Before-and-after change records
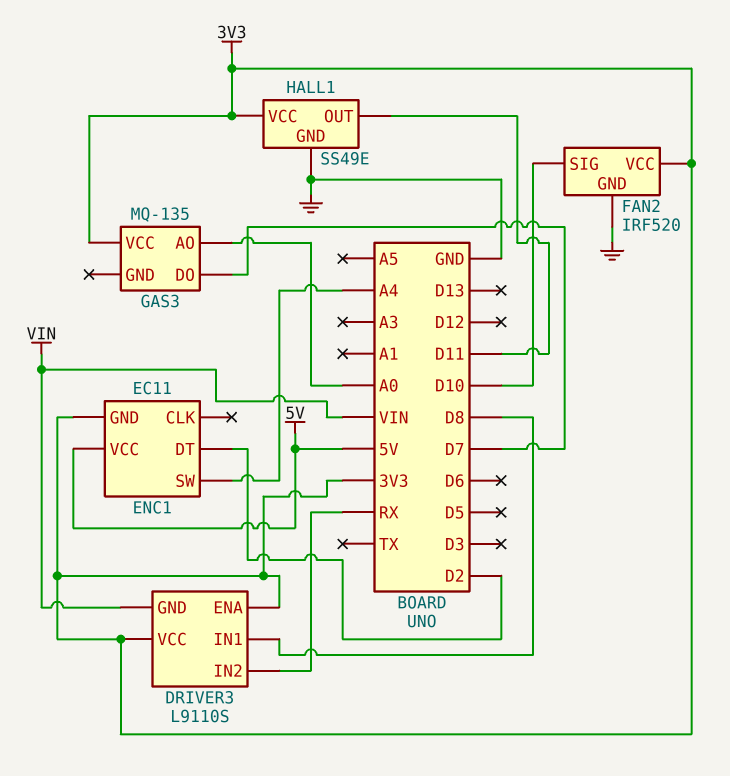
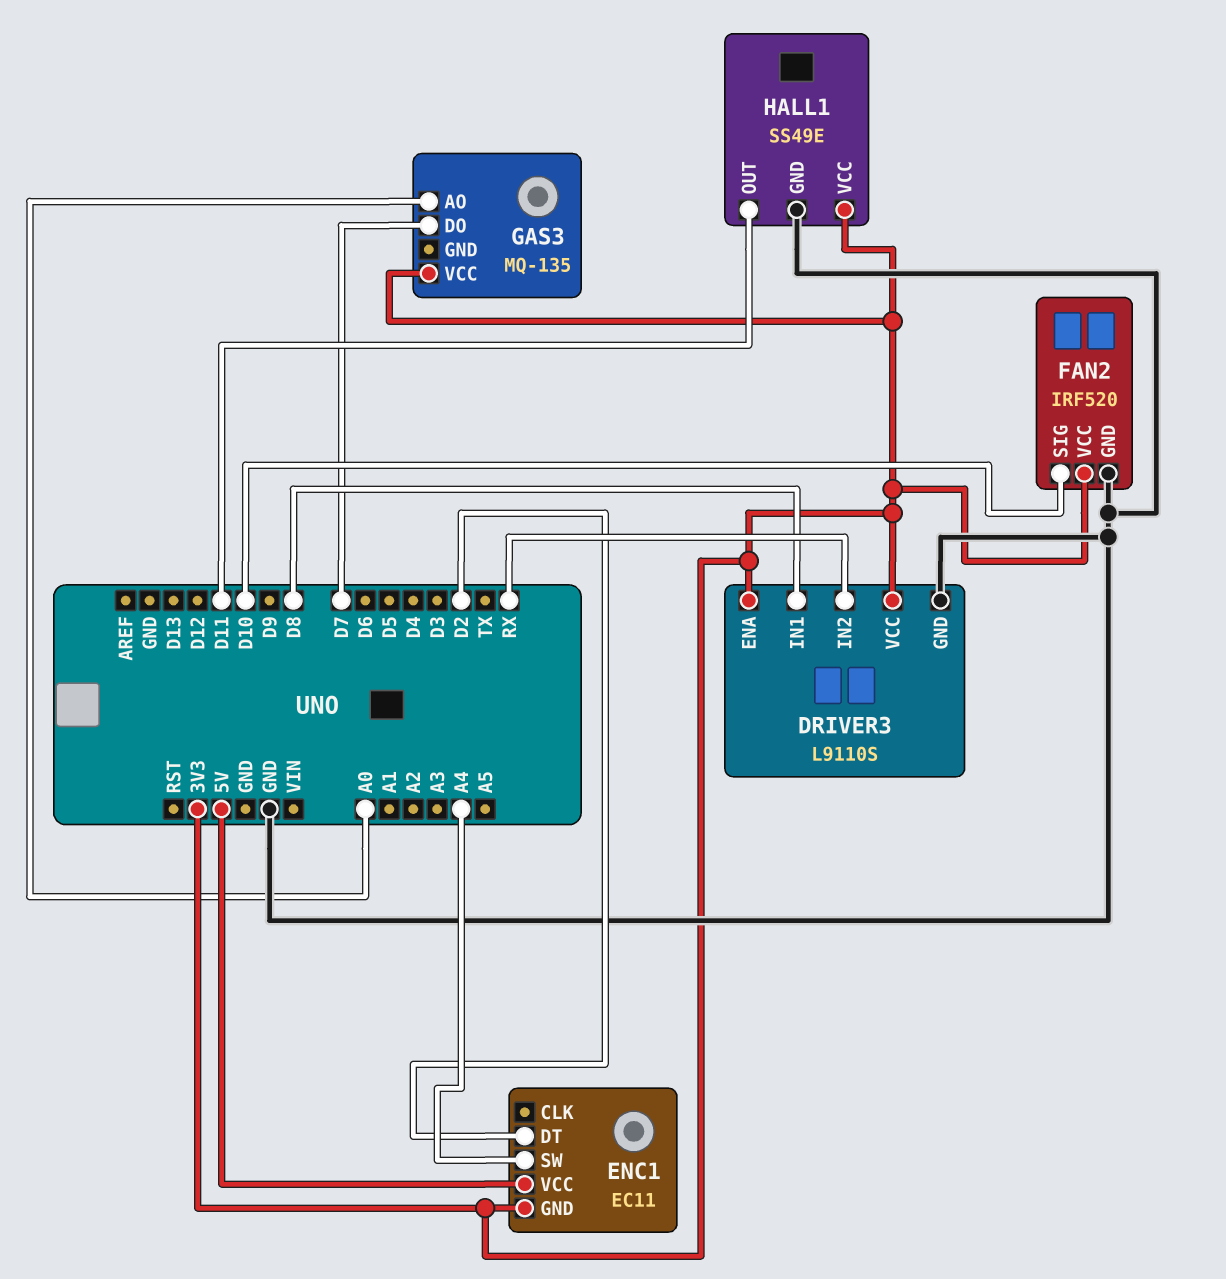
DRIVER3 pin GND: VIN -> GND

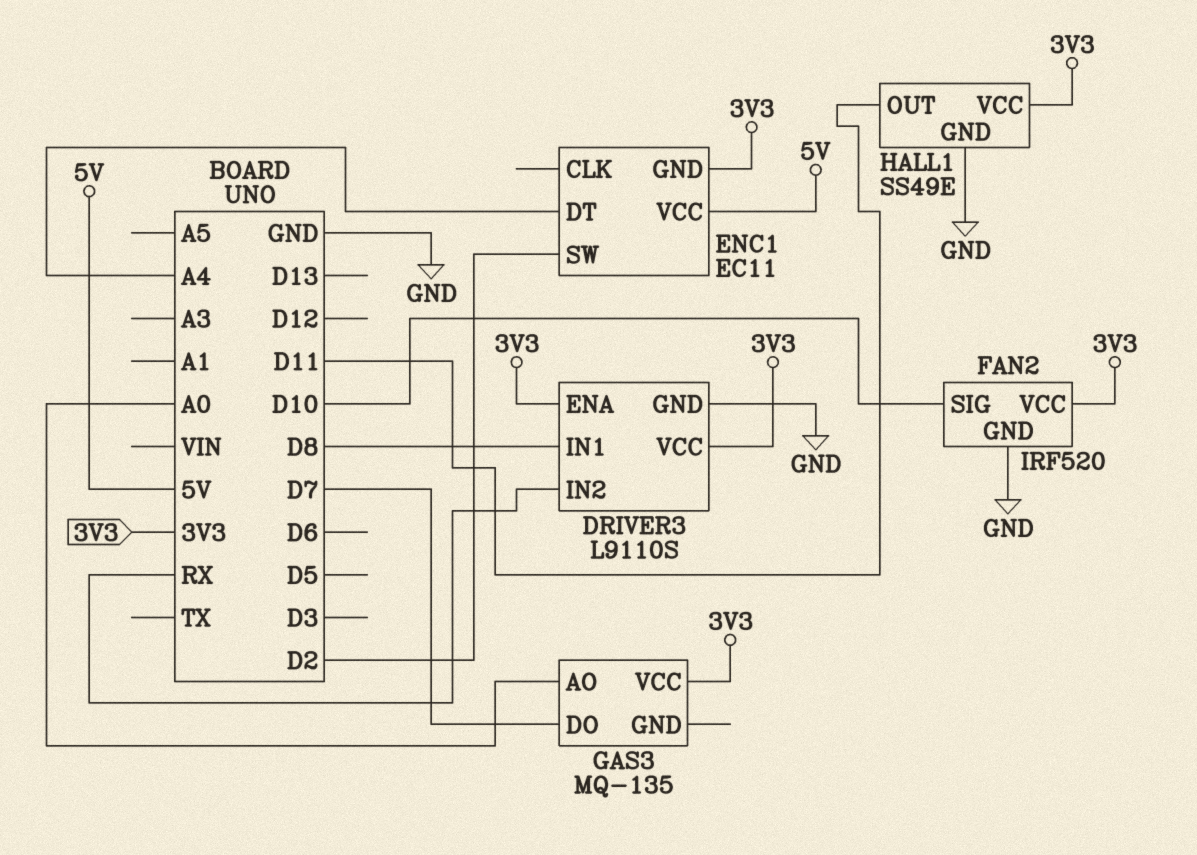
ENC1 pin DT: D2 -> A4
ENC1 pin SW: A4 -> D2

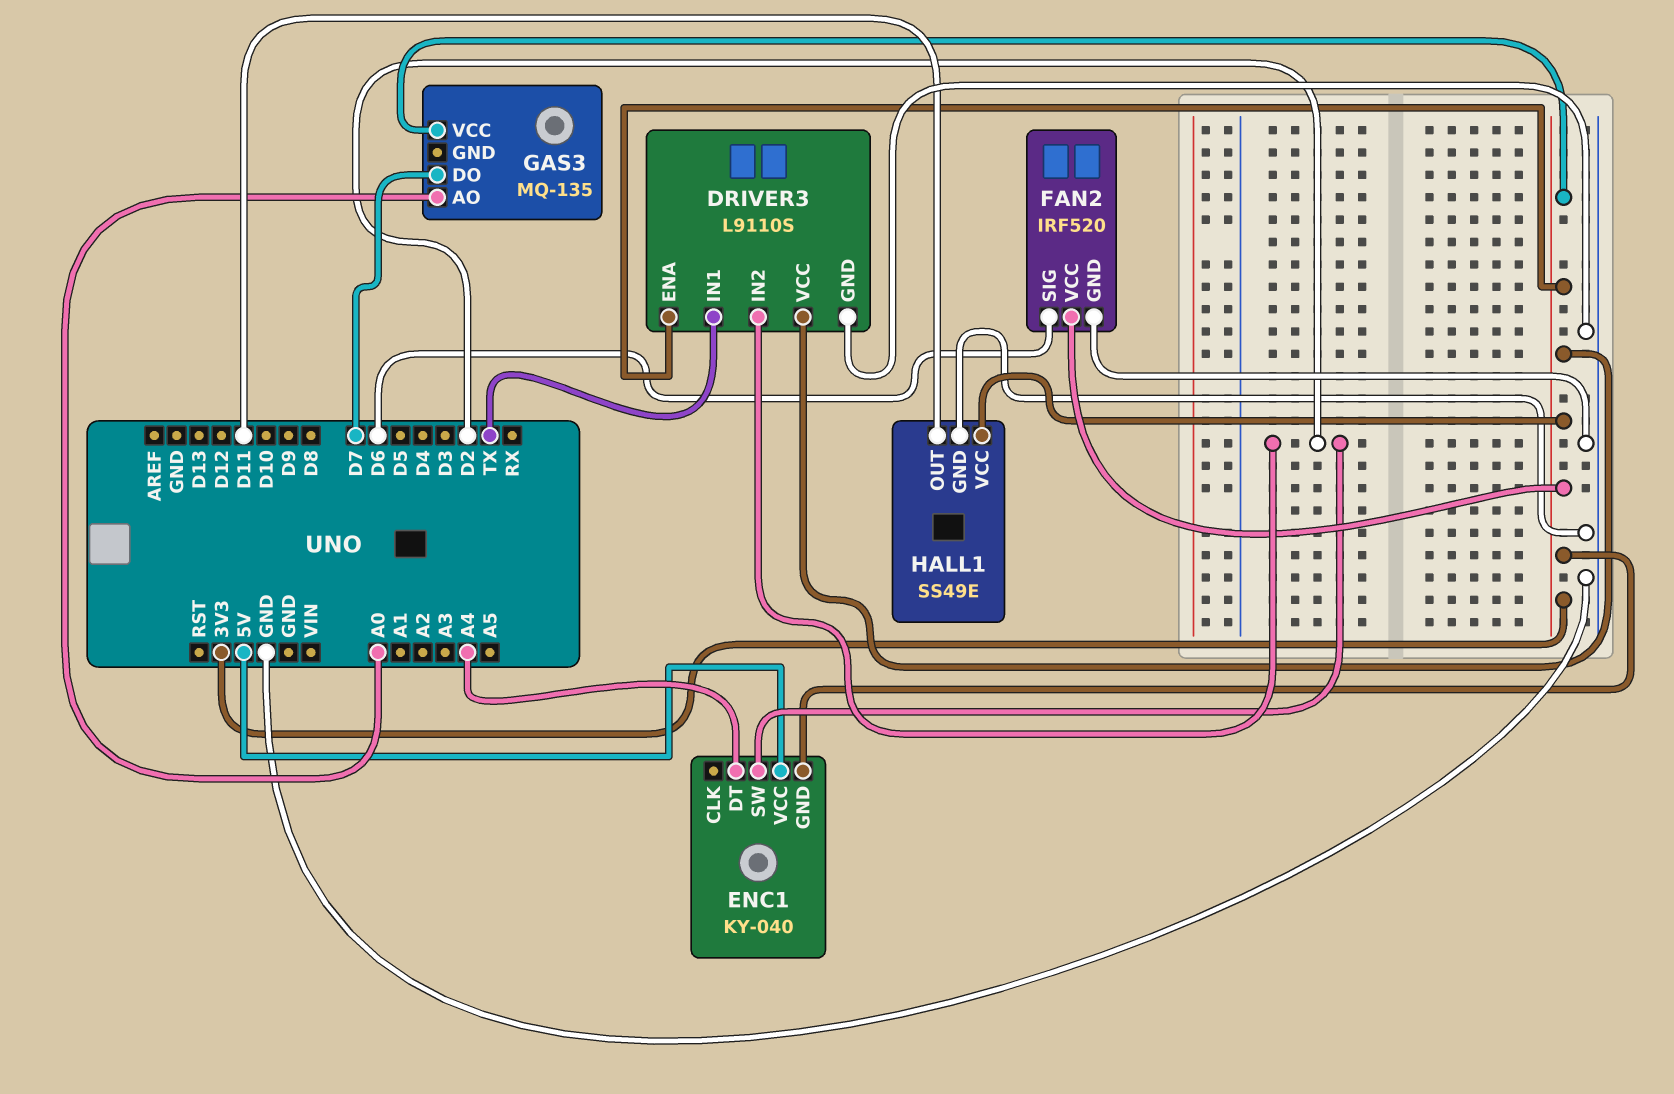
DRIVER3 pin IN1: D8 -> TX
DRIVER3 pin IN2: RX -> D2
ENC1: EC11 -> KY-040
FAN2 pin SIG: D10 -> D6

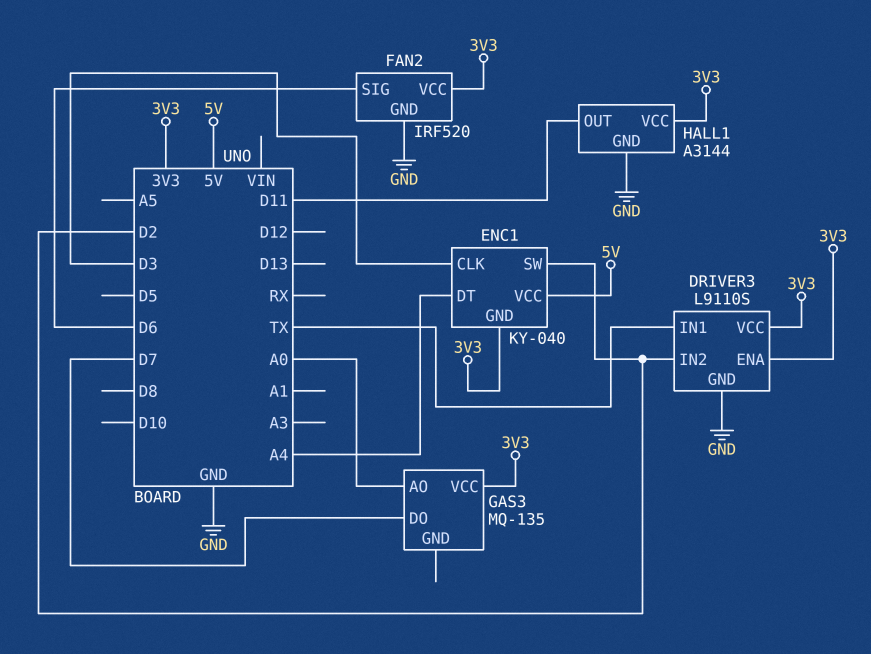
ENC1 pin CLK: none -> D3
HALL1: SS49E -> A3144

- _Problem details_: Output all the entries above verbatim, please. No images.

- _Response below_:
DRIVER3 pin GND: VIN -> GND

ENC1 pin DT: D2 -> A4
ENC1 pin SW: A4 -> D2

DRIVER3 pin IN1: D8 -> TX
DRIVER3 pin IN2: RX -> D2
ENC1: EC11 -> KY-040
FAN2 pin SIG: D10 -> D6

ENC1 pin CLK: none -> D3
HALL1: SS49E -> A3144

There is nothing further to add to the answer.